[Object tracking records]
* * * * * * *

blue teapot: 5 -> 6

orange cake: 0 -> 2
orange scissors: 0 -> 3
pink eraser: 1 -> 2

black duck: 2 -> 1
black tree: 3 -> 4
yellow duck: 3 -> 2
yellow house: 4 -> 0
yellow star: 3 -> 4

* * * * * * *

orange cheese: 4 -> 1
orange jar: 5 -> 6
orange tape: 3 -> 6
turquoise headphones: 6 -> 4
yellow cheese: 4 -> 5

* * * * * * *

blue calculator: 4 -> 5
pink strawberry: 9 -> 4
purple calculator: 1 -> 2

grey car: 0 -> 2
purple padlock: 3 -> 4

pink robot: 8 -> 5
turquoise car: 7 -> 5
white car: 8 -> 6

* * * * * * *

> [REQUIREMENT]
Going back over the entries above, copy word for word every line from the one that has "purple padlock: 3 -> 4" on through the one that has "white car: 8 -> 6".

> [TASK OUTPUT]
purple padlock: 3 -> 4

pink robot: 8 -> 5
turquoise car: 7 -> 5
white car: 8 -> 6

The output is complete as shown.